YOUR INSTRUCTIONS:
Count the lines in the records below that contain the word "hammer", and give that figure alone.

GIVEN RECORDS:
▶
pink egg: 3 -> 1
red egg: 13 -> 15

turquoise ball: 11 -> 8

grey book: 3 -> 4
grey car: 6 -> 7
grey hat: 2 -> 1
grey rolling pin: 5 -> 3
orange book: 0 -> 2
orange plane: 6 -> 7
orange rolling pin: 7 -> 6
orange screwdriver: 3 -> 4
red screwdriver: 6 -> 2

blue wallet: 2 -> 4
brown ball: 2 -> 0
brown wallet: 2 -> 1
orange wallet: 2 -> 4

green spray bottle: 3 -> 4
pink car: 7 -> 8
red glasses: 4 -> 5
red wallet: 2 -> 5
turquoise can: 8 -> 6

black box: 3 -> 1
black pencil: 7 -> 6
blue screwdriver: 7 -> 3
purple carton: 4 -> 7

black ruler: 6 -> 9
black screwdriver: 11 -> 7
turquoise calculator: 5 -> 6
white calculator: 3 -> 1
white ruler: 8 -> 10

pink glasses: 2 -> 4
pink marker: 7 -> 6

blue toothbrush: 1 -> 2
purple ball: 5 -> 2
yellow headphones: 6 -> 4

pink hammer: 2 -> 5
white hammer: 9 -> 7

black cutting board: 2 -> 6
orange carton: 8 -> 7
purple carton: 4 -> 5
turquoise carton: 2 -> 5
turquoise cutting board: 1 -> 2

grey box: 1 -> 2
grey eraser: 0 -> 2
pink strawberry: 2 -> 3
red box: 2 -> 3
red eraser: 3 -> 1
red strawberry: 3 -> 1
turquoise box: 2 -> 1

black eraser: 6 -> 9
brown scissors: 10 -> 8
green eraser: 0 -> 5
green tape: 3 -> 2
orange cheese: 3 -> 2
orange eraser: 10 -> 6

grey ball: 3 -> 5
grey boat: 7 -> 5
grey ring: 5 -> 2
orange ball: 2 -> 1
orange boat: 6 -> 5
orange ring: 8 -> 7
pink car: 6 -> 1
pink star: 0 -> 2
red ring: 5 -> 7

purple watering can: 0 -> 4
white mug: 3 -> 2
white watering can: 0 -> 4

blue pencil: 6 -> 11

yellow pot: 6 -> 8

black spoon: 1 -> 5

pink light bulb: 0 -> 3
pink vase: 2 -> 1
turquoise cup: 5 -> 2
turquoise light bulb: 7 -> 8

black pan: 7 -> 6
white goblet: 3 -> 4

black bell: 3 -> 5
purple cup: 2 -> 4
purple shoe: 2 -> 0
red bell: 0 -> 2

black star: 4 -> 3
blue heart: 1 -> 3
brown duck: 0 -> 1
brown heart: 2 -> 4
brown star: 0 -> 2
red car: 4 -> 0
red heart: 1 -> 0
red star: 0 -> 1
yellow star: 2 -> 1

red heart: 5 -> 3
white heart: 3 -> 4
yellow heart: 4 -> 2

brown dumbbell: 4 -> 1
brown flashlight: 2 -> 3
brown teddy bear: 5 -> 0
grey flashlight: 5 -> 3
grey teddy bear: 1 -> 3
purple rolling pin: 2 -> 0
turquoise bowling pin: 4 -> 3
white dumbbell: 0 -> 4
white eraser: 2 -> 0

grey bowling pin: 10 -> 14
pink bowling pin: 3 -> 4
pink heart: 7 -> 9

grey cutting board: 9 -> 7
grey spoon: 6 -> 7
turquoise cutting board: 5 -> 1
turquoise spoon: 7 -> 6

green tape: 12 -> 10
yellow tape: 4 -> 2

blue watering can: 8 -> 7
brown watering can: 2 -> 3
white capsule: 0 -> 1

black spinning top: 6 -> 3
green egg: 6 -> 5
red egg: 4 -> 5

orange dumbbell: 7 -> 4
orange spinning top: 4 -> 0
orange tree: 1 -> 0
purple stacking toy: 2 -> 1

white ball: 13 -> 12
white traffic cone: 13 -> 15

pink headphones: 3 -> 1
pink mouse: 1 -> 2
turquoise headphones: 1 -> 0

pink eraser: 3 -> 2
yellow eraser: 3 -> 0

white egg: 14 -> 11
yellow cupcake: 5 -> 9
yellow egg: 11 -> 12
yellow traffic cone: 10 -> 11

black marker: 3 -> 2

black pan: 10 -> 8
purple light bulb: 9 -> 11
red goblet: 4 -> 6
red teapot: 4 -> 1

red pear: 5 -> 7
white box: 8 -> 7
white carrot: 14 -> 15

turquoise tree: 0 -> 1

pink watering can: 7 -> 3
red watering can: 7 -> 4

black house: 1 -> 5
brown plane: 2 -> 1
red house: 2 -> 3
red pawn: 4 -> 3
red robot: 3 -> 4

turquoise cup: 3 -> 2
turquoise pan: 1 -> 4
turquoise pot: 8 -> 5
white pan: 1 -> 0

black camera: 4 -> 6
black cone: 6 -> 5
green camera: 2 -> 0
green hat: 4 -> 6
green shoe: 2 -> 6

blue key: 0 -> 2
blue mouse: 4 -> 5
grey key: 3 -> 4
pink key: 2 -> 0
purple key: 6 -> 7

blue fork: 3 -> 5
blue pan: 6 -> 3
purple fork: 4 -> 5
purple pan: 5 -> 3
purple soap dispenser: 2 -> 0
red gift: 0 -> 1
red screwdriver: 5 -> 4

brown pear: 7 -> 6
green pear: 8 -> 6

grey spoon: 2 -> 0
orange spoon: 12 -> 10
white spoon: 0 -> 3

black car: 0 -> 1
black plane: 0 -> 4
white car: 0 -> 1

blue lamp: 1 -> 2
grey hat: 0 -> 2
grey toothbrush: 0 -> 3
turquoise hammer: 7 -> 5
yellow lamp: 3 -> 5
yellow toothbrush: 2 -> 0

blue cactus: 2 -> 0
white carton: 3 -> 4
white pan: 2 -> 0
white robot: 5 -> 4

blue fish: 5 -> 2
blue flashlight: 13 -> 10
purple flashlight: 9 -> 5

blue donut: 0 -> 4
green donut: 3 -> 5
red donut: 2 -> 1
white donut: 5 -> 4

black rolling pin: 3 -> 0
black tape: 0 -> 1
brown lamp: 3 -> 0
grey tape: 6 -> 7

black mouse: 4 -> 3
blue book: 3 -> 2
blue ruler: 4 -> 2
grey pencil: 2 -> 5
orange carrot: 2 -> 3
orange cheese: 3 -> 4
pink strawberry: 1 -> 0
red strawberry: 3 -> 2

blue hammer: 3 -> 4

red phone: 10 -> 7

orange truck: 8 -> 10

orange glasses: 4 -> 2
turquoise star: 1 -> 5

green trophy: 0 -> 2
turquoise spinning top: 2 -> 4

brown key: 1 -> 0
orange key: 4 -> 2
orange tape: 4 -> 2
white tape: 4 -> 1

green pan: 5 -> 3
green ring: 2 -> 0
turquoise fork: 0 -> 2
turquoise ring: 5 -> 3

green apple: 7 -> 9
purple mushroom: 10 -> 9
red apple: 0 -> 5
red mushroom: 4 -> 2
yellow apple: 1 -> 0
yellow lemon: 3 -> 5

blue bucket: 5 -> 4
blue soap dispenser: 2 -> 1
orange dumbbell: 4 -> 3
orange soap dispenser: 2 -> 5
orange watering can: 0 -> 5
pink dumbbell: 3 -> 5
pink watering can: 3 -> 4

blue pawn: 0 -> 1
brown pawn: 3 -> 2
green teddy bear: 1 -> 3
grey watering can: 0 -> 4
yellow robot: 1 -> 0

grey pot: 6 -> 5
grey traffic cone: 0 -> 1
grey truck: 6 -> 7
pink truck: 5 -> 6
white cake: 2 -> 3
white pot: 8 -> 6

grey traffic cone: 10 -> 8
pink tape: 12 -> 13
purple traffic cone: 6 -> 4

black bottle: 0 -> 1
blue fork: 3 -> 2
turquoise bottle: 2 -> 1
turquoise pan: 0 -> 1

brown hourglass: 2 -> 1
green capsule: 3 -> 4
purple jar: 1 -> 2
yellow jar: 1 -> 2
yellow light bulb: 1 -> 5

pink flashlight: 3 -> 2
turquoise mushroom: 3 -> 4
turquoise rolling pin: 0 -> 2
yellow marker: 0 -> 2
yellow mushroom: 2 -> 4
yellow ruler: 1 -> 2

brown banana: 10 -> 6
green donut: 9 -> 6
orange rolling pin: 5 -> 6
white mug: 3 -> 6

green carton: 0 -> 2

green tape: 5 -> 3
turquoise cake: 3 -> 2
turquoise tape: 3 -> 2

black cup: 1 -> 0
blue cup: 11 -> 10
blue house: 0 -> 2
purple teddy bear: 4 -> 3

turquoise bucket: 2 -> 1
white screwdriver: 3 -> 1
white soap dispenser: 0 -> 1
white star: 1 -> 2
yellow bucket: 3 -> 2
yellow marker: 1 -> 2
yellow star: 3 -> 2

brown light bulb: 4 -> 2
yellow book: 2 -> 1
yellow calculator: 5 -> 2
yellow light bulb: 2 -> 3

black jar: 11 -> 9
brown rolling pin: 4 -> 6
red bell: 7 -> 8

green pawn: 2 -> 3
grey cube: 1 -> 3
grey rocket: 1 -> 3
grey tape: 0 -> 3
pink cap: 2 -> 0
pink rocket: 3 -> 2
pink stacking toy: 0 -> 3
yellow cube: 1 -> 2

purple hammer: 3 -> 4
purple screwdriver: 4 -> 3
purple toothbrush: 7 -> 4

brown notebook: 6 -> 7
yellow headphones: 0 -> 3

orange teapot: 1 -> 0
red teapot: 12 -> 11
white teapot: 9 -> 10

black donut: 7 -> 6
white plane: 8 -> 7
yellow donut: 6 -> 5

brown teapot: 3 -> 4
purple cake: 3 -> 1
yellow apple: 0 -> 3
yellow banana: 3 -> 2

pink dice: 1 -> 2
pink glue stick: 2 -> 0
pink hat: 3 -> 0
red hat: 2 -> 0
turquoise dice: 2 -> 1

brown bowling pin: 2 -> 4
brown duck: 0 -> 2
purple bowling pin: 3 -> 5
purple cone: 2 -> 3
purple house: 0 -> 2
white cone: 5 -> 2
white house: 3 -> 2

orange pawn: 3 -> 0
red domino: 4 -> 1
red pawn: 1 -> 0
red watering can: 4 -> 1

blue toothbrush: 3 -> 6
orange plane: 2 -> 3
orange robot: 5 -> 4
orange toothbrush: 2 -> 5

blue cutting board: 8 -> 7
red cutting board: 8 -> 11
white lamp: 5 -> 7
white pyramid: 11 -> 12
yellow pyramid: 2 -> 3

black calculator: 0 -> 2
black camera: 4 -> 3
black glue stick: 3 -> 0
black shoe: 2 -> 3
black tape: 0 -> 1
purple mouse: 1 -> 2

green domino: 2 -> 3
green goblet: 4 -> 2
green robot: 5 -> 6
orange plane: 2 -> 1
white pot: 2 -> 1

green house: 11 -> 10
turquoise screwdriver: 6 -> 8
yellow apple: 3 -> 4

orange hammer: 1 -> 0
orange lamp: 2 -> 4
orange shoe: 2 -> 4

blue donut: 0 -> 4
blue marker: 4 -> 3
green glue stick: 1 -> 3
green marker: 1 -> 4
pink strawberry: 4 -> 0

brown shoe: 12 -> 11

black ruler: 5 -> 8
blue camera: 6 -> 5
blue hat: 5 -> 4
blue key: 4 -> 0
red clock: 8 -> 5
◀
ANSWER AREA:
6